WHAT TO DO: Although the records contain pictures, only their text should be set down, exactly as written.

BEGIN MATERIAL SUPPLIED

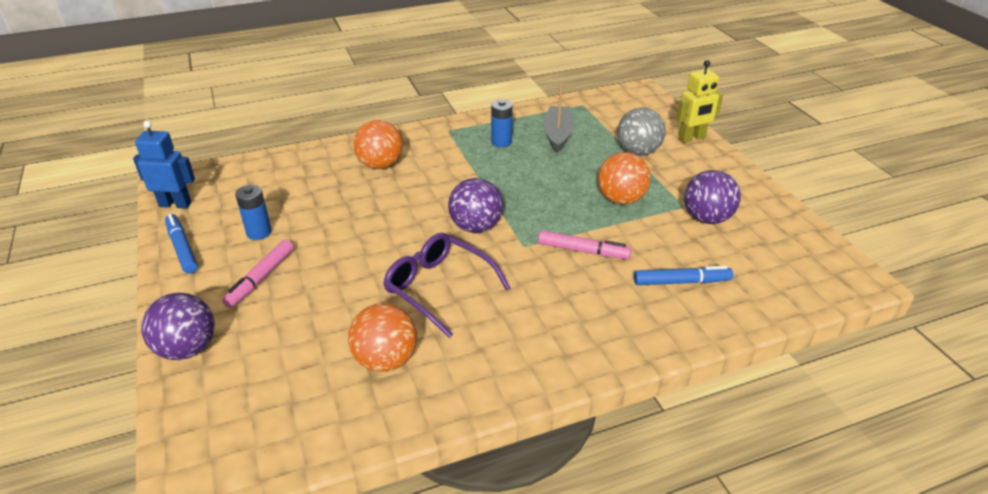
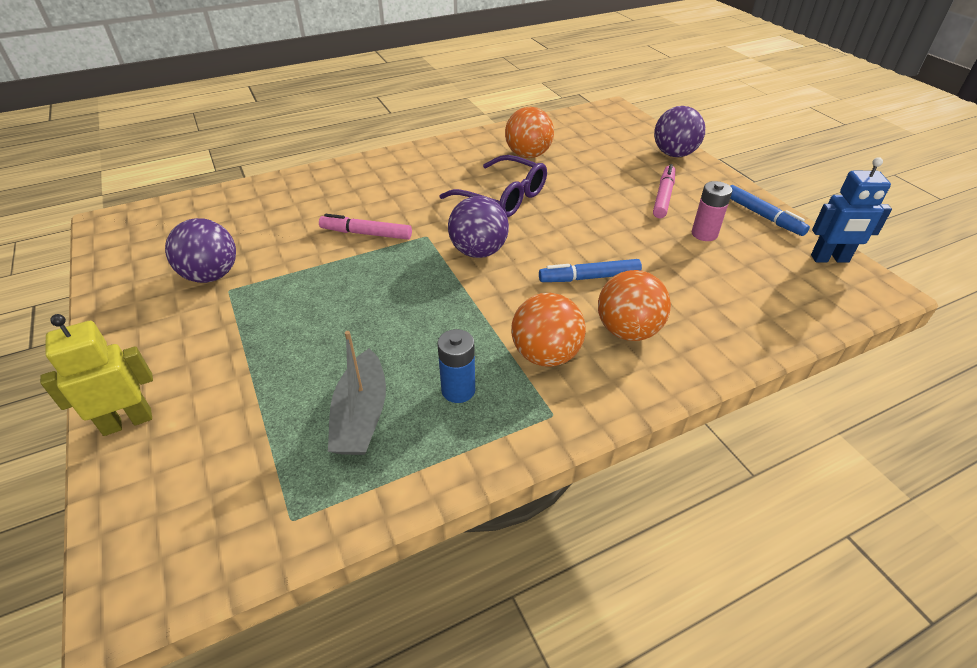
camera: 175 degrees right, 5 degrees up
blue battery [235,185,272,240] -> pink battery [692,181,732,241]
orange ball [598,152,651,205] -> orange ball moved to [511,293,586,367]
grey ball [617,108,666,156] -> none
blue marker [634,266,733,285] -> blue marker moved to [539,259,642,282]

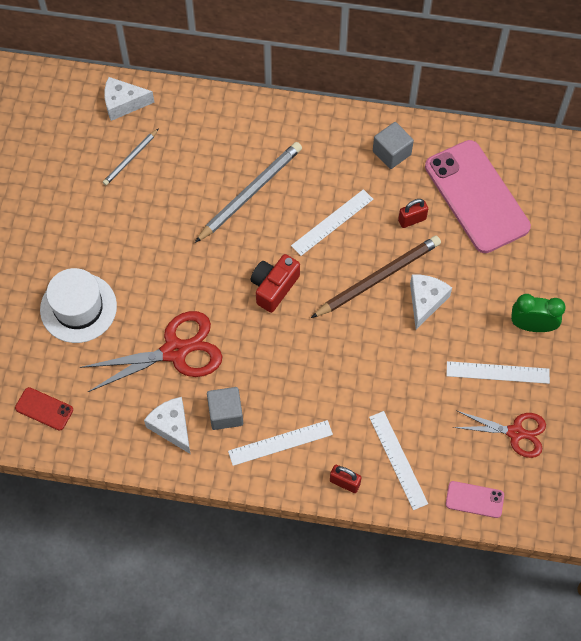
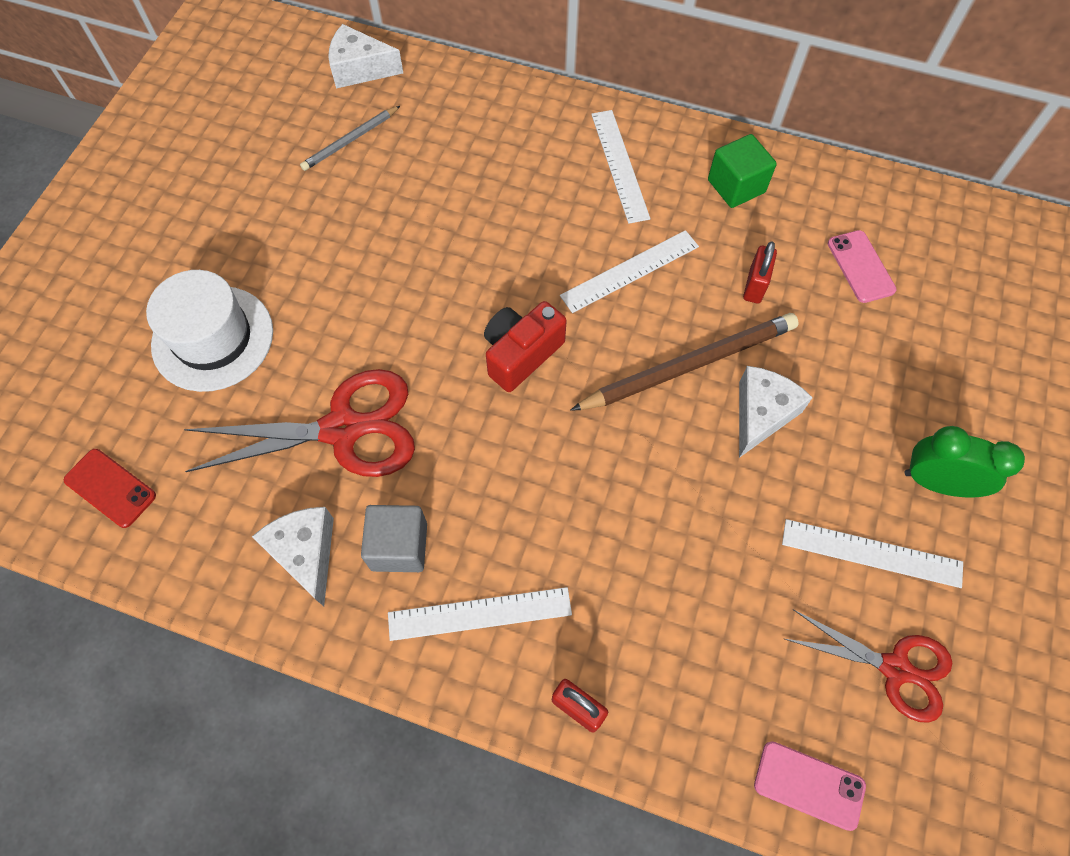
camera: 10 degrees right, 0 degrees up
grey pencil [195,142,302,243] -> none
white ruler [369,411,428,510] -> white ruler moved to [591,110,650,224]
grey cube [373,122,414,169] -> green cube [708,134,777,208]
red padlock [398,199,428,228] -> red padlock turned 60 degrees counterclockwise [743,241,777,303]
pink phone [425,140,531,253] -> pink phone [828,230,896,303], size x0.43

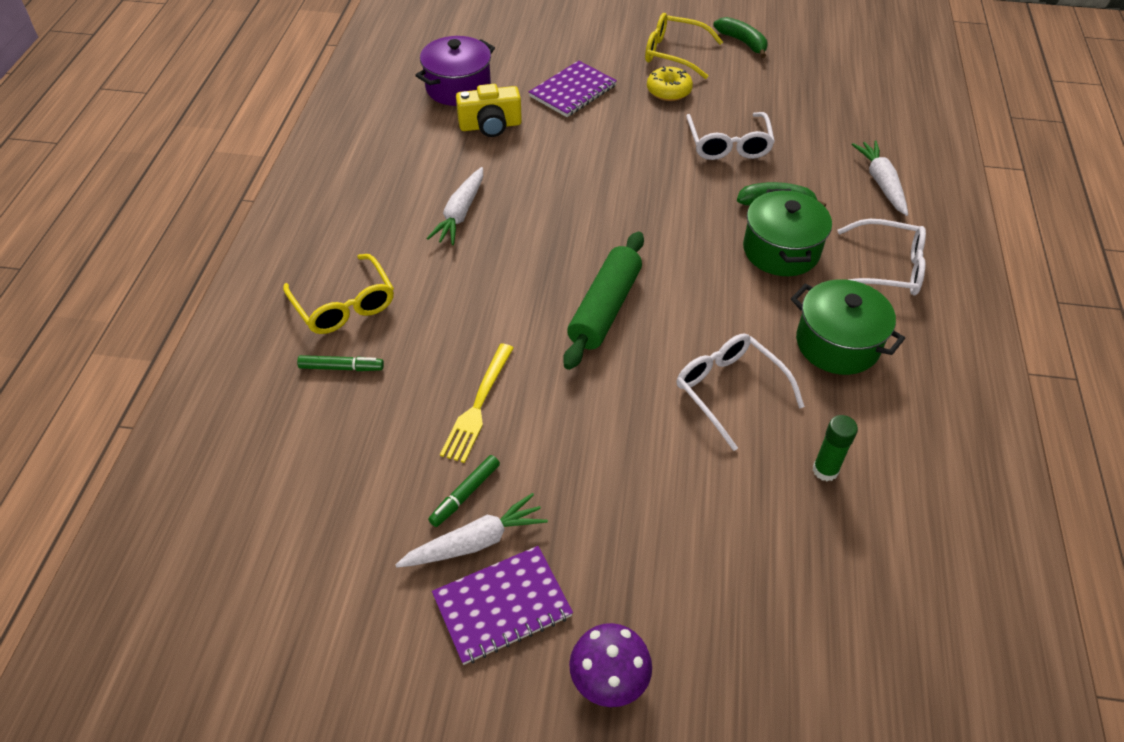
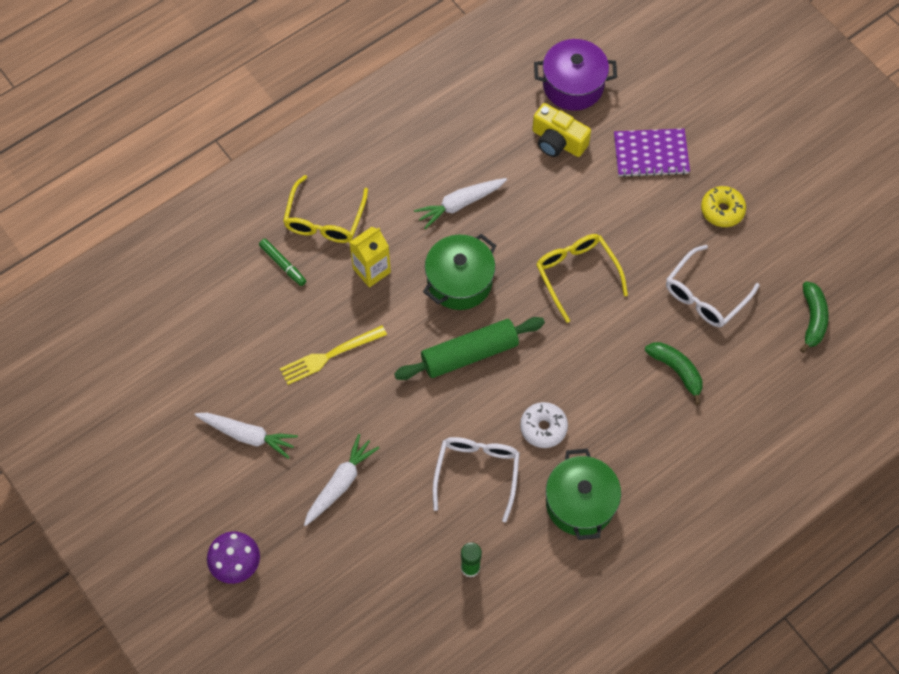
camera: 45 degrees right, 15 degrees up
green marker [428,455,500,527] -> none
purple notebook [432,546,573,665] -> none
yellow glasses [645,13,723,79] -> yellow glasses moved to [536,234,628,323]
green banana [713,17,767,58] -> green banana moved to [800,281,829,353]
green pot [743,189,832,276] -> green pot moved to [423,234,496,310]
white glasses [837,219,926,295] -> none
white carrot [851,140,908,216] -> white carrot moved to [304,434,379,526]
none -> yellow carton [349,227,391,288]
none -> white donut [520,402,568,448]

END MATERIAL SUPPLIED

ANSWER SPACE:
camera: 175 degrees right, 5 degrees up
blue battery [235,185,272,240] -> pink battery [692,181,732,241]
orange ball [598,152,651,205] -> orange ball moved to [511,293,586,367]
grey ball [617,108,666,156] -> none
blue marker [634,266,733,285] -> blue marker moved to [539,259,642,282]

camera: 10 degrees right, 0 degrees up
grey pencil [195,142,302,243] -> none
white ruler [369,411,428,510] -> white ruler moved to [591,110,650,224]
grey cube [373,122,414,169] -> green cube [708,134,777,208]
red padlock [398,199,428,228] -> red padlock turned 60 degrees counterclockwise [743,241,777,303]
pink phone [425,140,531,253] -> pink phone [828,230,896,303], size x0.43

camera: 45 degrees right, 15 degrees up
green marker [428,455,500,527] -> none
purple notebook [432,546,573,665] -> none
yellow glasses [645,13,723,79] -> yellow glasses moved to [536,234,628,323]
green banana [713,17,767,58] -> green banana moved to [800,281,829,353]
green pot [743,189,832,276] -> green pot moved to [423,234,496,310]
white glasses [837,219,926,295] -> none
white carrot [851,140,908,216] -> white carrot moved to [304,434,379,526]
none -> yellow carton [349,227,391,288]
none -> white donut [520,402,568,448]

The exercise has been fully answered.